_WHAT TO WORK ON:_ Copy the listing as it is written, and leave each picture out.

■ ■ ■ ■ ■ ■ ■

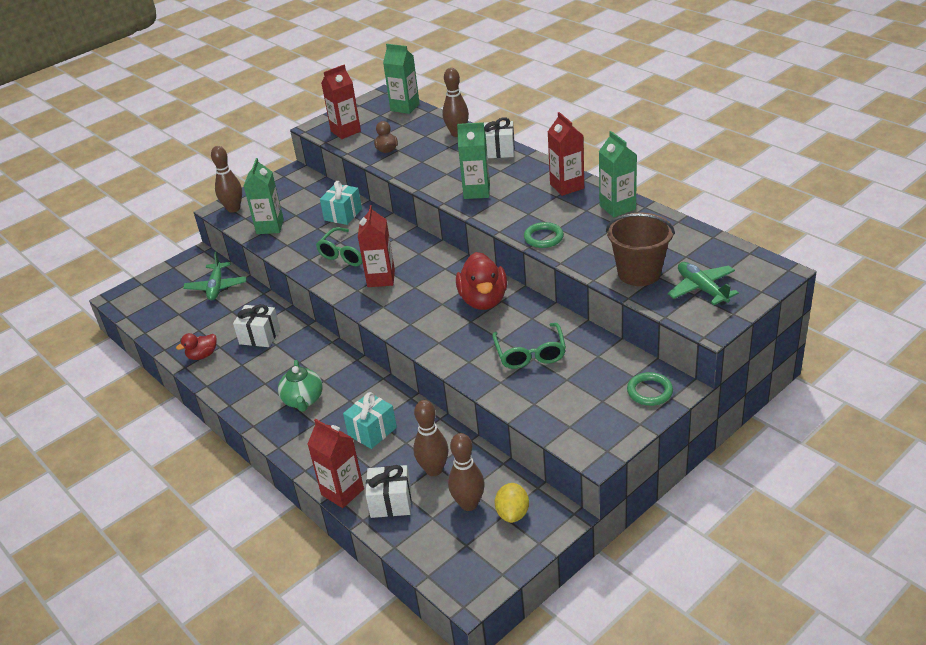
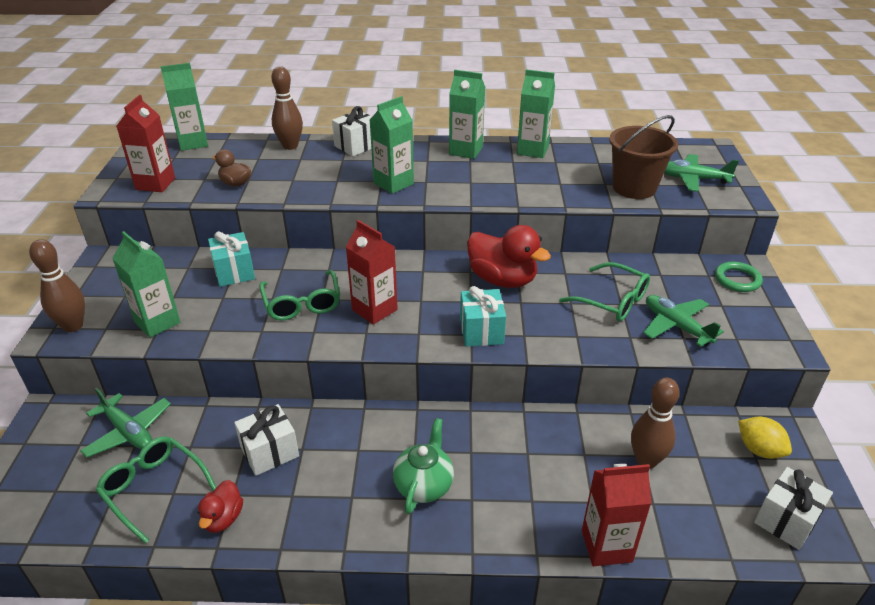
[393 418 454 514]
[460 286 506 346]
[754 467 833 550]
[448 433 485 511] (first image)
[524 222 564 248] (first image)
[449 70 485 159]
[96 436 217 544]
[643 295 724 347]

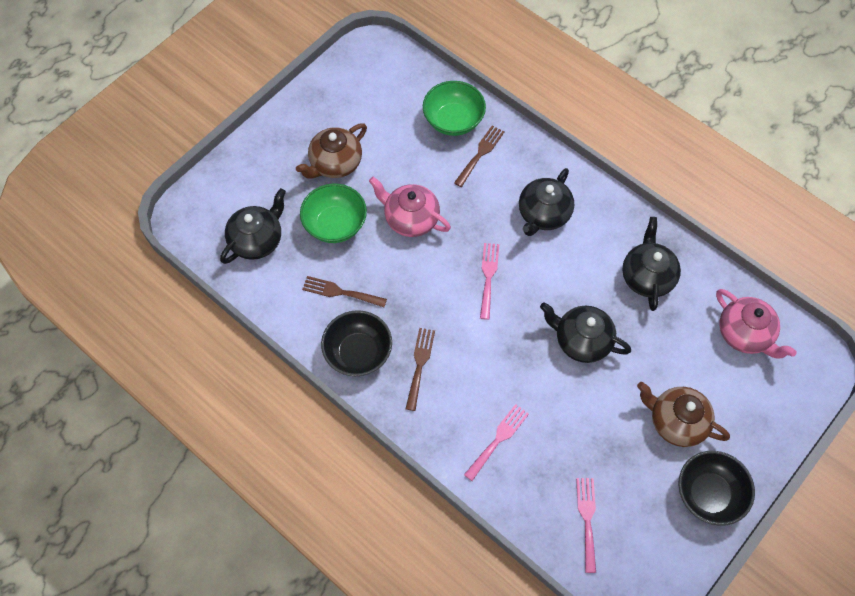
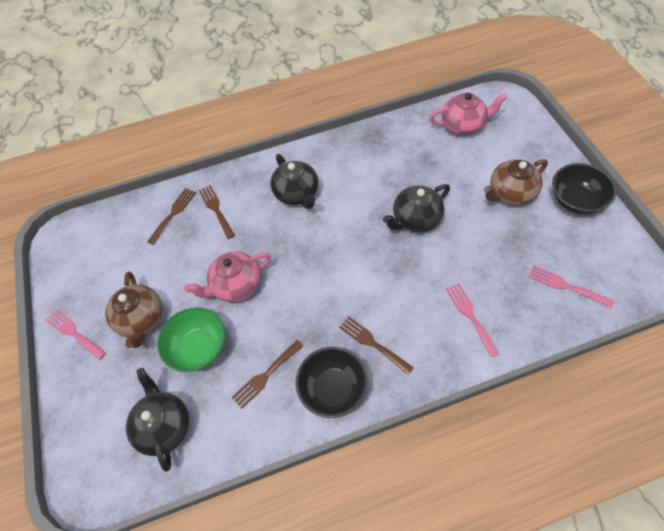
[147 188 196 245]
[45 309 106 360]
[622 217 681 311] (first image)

■ ■ ■ ■ ■ ■ ■

_PROBLEM SOLUTION:_
[393 418 454 514]
[460 286 506 346]
[754 467 833 550]
[448 433 485 511] (first image)
[524 222 564 248] (first image)
[449 70 485 159]
[96 436 217 544]
[643 295 724 347]

[147 188 196 245]
[45 309 106 360]
[622 217 681 311] (first image)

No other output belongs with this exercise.